Work order:
Your reply must contain the full listing below, reproduced exactly, but no pictures.

Material provided:
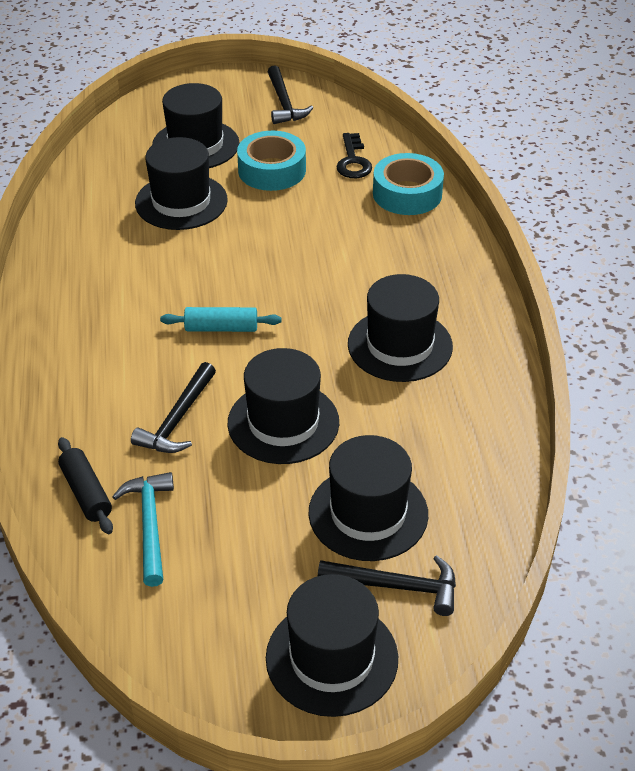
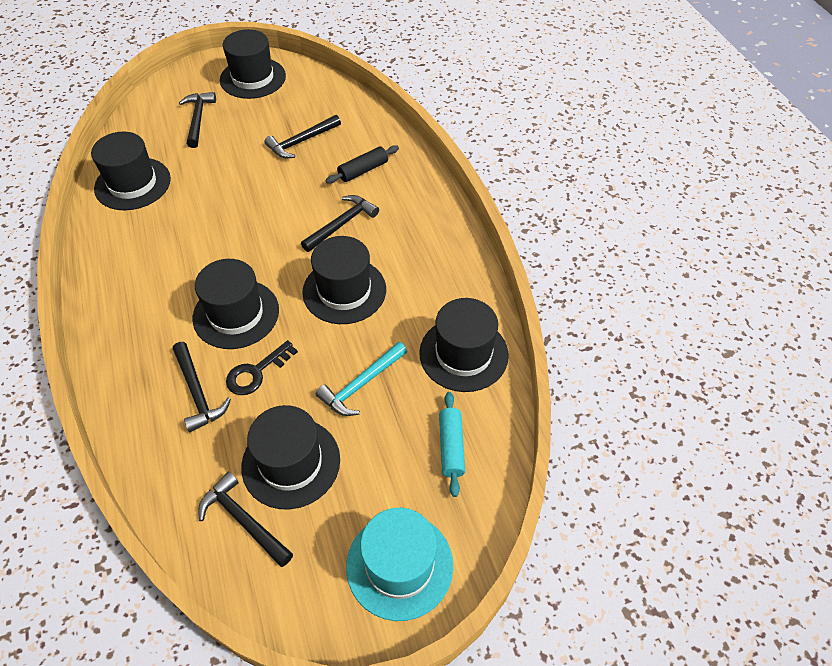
black hammer: 3 -> 5
turquoise hat: 0 -> 1
turquoise tape: 2 -> 0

Answer space:
black hammer: 3 -> 5
turquoise hat: 0 -> 1
turquoise tape: 2 -> 0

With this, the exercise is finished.